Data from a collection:
================================

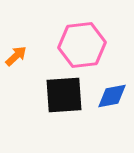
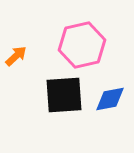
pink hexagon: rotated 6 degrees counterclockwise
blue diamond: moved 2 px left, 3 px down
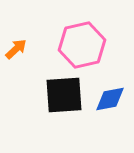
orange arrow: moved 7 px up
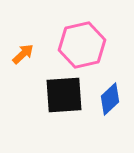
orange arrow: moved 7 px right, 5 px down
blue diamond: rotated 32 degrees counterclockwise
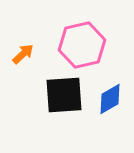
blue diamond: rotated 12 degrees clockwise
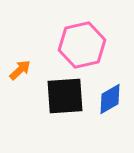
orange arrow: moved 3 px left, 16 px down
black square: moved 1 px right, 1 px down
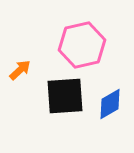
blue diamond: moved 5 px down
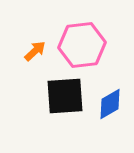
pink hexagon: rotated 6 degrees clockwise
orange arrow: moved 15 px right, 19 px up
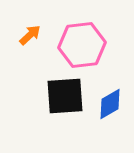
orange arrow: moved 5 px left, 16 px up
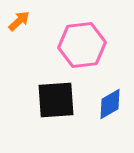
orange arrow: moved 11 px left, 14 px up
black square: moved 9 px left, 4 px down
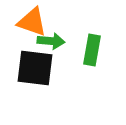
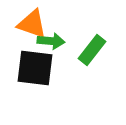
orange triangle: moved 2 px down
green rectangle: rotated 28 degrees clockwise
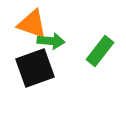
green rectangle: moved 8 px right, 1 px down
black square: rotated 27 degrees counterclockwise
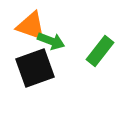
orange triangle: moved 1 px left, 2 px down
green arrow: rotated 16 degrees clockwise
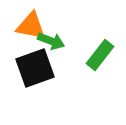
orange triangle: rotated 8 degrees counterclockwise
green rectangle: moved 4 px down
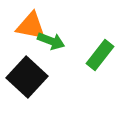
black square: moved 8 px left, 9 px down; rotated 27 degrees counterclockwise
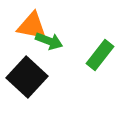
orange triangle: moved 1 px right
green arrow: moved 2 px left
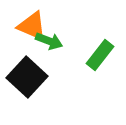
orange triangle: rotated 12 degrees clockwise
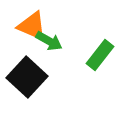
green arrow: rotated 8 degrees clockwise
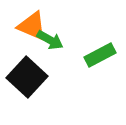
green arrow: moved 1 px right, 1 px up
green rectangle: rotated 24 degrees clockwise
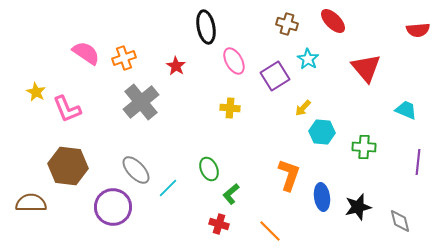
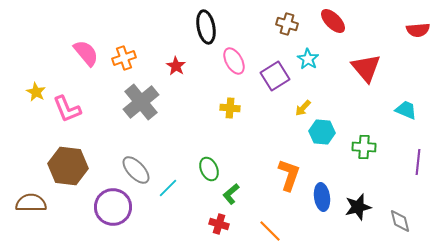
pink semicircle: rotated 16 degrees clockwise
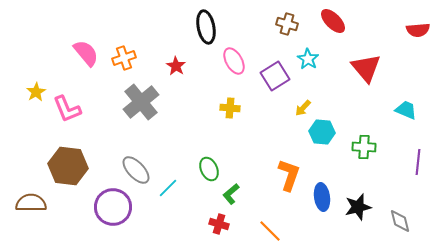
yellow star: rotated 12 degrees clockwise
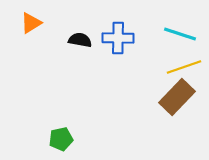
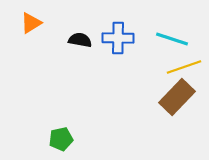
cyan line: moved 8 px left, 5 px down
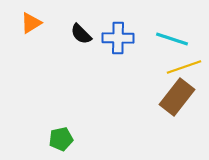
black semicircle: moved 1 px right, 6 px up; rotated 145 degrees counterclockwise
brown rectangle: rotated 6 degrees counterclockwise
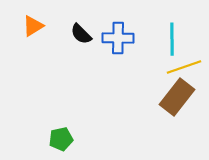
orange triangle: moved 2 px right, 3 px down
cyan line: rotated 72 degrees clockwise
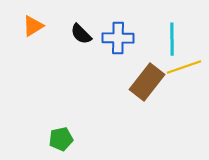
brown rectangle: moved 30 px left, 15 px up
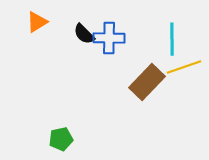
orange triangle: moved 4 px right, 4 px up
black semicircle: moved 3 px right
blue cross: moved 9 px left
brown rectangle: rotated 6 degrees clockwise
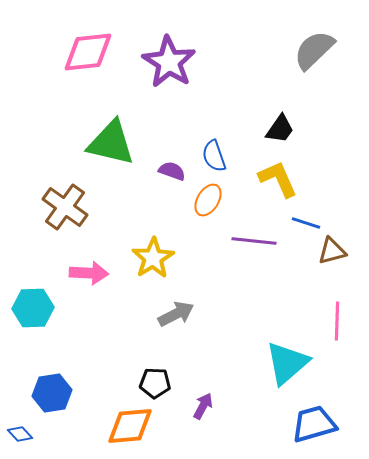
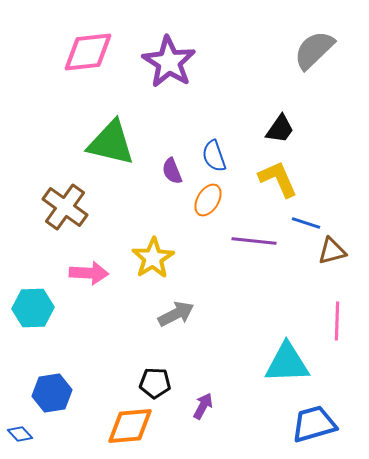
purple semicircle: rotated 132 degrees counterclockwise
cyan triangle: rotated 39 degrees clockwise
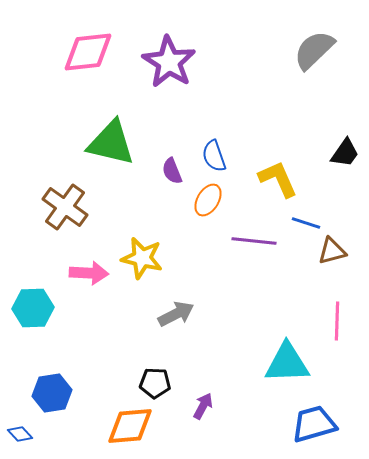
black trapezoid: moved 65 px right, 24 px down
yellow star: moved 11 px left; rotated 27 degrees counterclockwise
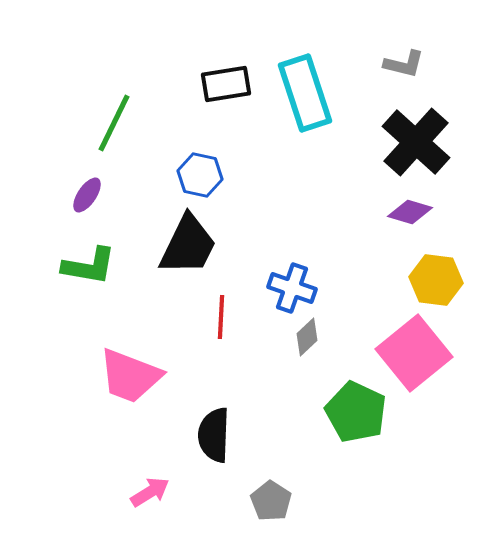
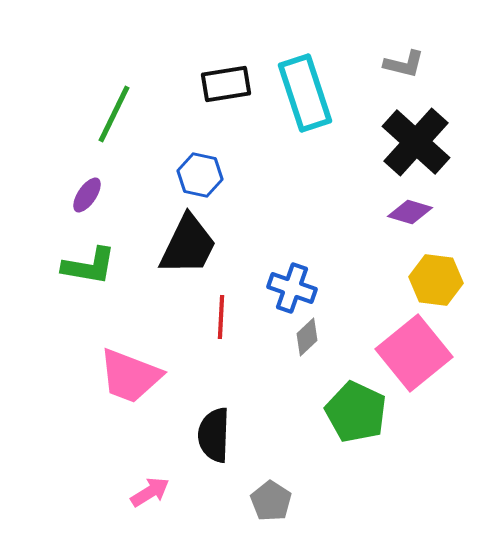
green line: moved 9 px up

================================

PROBLEM TO WORK ON: How many lines of the data above contain the string "pink", counting case? Tally them and reply with the number alone.

OUTPUT OF THE TASK: 3